> Problem: Copy the listing below word for word, from its first line through the line with "gray arrow: rotated 44 degrees clockwise", including that line.

> Supplied records:
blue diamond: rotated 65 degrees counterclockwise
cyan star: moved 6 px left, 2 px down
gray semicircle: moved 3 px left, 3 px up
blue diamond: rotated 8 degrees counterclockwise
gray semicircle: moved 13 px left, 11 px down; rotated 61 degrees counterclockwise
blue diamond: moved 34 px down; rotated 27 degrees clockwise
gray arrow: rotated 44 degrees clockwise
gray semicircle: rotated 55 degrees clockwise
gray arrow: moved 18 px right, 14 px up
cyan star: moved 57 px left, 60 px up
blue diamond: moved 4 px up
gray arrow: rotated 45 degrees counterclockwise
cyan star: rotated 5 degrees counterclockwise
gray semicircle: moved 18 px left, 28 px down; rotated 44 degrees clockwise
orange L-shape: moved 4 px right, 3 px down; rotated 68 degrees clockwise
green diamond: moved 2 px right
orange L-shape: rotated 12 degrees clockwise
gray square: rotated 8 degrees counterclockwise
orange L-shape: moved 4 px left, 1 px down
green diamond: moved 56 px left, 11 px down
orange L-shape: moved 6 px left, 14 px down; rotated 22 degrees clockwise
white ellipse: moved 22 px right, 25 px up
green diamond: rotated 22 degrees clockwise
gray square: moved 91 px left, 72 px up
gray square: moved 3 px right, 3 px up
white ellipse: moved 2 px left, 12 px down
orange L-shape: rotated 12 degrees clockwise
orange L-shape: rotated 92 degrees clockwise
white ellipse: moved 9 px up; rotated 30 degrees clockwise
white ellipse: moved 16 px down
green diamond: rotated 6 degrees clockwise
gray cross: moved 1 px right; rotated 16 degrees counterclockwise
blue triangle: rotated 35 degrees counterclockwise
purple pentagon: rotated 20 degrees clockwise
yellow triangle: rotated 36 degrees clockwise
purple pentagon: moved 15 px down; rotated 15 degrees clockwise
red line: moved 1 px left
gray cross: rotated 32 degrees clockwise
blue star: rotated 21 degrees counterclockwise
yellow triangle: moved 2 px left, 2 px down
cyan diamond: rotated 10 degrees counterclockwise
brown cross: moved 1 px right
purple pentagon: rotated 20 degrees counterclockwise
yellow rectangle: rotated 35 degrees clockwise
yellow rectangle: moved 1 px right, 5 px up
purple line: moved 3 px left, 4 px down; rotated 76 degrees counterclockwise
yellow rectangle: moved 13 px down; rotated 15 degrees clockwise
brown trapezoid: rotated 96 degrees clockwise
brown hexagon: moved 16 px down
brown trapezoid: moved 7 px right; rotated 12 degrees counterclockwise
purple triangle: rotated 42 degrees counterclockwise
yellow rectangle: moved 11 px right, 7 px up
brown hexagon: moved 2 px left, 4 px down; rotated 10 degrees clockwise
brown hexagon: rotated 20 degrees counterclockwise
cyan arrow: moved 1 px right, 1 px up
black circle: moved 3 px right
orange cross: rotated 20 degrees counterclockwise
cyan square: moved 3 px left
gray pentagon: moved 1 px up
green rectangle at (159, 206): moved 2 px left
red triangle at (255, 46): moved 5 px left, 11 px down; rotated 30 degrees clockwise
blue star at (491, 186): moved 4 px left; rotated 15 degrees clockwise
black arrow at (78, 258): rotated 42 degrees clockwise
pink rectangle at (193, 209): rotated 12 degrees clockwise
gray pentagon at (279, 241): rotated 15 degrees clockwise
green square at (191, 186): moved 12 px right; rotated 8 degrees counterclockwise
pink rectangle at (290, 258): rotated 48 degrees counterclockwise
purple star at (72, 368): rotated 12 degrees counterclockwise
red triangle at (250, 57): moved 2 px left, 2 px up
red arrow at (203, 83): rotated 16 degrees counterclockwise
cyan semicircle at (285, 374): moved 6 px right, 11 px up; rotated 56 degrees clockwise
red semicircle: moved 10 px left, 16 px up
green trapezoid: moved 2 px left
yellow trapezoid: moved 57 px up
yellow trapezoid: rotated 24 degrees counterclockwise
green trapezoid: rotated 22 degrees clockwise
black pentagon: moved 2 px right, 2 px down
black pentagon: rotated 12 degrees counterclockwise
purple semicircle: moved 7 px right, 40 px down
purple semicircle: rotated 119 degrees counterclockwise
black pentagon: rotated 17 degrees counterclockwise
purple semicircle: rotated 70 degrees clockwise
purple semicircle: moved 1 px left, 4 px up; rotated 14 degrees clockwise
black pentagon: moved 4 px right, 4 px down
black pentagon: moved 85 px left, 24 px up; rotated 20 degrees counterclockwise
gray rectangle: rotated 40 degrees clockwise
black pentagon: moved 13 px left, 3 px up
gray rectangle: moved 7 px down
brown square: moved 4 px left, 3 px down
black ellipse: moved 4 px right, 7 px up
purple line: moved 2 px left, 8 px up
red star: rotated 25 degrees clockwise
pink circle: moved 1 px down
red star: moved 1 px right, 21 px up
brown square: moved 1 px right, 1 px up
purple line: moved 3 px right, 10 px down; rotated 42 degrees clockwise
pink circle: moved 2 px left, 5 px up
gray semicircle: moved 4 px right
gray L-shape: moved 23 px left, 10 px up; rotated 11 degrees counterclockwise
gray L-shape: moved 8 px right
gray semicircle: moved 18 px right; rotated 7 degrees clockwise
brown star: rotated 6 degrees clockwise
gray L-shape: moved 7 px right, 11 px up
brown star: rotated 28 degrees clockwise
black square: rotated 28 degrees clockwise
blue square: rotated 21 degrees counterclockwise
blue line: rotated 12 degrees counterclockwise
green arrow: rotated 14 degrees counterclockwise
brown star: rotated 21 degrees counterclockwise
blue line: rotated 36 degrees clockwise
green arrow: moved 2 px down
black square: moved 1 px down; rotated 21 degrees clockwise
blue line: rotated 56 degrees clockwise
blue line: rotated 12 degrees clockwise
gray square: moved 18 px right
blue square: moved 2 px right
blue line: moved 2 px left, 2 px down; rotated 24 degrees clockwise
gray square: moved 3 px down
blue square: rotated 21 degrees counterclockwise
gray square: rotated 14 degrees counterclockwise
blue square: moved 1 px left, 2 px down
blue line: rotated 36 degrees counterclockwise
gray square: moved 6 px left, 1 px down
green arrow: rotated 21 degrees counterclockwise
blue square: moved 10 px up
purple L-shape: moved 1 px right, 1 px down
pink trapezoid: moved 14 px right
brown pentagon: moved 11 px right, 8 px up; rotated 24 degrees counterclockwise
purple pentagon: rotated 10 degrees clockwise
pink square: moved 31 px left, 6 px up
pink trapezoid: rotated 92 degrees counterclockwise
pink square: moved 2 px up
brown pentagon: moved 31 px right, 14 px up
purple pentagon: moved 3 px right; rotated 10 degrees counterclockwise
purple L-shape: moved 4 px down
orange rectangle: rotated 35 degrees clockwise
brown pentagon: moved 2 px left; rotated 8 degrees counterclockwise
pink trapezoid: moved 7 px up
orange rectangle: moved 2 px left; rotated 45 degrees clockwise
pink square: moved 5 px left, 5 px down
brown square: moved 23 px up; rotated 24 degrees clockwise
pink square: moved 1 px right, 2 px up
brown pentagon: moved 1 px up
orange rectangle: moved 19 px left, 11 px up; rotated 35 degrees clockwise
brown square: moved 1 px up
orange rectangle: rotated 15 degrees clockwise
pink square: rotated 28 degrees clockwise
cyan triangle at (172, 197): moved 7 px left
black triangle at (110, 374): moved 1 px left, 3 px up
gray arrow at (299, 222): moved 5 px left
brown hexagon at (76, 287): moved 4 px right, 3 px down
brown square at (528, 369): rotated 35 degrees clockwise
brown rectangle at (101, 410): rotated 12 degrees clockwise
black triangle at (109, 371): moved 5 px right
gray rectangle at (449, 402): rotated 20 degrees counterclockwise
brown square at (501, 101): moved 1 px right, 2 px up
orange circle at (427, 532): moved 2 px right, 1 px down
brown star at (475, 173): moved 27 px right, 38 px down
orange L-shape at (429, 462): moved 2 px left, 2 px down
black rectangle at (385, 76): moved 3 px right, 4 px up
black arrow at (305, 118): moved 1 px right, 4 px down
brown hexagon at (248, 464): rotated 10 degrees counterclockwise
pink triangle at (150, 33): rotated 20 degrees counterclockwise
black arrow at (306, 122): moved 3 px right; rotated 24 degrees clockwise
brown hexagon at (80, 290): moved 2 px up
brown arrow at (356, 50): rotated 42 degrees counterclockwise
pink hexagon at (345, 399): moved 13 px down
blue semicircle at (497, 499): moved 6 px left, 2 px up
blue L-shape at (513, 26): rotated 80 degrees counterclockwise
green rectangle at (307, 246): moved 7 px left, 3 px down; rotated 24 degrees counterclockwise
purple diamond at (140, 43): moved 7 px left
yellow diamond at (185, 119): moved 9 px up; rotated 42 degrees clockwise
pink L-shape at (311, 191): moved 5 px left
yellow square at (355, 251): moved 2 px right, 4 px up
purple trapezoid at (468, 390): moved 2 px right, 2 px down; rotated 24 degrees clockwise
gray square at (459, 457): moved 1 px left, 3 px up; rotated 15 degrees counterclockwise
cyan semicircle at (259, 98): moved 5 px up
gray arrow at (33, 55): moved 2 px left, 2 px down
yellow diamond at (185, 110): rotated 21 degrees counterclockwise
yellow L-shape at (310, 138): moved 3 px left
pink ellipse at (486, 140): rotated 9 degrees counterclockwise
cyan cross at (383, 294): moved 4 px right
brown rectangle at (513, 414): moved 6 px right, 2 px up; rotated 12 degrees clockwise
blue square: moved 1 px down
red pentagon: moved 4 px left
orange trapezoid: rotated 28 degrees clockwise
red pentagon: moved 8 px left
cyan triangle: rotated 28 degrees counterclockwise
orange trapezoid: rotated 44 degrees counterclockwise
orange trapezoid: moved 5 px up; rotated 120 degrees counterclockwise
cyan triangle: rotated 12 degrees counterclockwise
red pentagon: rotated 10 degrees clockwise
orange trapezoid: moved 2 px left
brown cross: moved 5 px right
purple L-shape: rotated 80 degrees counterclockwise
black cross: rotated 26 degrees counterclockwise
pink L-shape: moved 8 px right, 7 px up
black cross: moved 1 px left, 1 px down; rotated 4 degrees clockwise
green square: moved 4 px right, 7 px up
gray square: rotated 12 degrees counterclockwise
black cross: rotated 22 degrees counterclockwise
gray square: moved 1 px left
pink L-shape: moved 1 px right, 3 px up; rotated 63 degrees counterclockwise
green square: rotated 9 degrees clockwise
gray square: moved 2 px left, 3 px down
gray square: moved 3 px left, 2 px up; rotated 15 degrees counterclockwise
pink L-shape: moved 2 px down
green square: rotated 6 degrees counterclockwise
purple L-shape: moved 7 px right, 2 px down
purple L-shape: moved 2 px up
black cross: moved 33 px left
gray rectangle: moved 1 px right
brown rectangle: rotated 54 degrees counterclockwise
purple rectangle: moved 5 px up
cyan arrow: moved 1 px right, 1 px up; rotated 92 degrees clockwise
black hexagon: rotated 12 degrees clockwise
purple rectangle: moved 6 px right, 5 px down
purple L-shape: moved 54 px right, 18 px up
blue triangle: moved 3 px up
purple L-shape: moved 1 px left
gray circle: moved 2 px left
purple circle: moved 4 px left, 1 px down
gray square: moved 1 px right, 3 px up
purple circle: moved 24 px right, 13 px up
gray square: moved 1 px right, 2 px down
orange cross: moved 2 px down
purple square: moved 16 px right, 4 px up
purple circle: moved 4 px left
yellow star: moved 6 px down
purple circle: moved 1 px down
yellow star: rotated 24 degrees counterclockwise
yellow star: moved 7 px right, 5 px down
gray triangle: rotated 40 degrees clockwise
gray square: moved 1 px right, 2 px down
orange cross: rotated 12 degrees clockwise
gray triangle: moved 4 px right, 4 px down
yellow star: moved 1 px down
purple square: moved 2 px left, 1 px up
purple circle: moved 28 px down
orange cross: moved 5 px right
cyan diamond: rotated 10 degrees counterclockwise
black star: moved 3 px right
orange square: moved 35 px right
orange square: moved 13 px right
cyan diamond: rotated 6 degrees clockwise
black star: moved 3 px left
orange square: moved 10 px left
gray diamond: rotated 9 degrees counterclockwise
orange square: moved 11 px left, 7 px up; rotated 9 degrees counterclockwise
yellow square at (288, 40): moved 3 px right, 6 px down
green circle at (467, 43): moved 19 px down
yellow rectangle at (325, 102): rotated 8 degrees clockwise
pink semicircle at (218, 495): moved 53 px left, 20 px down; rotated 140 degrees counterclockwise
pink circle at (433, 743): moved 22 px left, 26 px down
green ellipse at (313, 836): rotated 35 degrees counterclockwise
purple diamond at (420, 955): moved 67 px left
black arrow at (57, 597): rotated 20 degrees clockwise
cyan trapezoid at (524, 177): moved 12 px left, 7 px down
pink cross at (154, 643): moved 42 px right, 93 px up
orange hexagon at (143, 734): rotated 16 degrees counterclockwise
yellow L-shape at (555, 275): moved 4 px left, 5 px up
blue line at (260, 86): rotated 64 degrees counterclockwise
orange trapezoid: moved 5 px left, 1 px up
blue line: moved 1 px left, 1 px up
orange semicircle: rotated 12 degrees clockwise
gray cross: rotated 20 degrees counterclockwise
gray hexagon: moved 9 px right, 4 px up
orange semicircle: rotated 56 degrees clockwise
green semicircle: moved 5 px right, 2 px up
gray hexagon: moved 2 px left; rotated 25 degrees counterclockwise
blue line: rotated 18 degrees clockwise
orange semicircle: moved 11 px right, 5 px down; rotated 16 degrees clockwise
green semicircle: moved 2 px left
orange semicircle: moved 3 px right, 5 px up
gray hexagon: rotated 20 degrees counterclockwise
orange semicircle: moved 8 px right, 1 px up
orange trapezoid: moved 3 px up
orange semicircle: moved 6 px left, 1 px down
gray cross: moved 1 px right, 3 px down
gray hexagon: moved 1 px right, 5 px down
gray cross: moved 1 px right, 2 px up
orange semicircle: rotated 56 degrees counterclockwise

> Full output:
blue diamond: rotated 65 degrees counterclockwise
cyan star: moved 6 px left, 2 px down
gray semicircle: moved 3 px left, 3 px up
blue diamond: rotated 8 degrees counterclockwise
gray semicircle: moved 13 px left, 11 px down; rotated 61 degrees counterclockwise
blue diamond: moved 34 px down; rotated 27 degrees clockwise
gray arrow: rotated 44 degrees clockwise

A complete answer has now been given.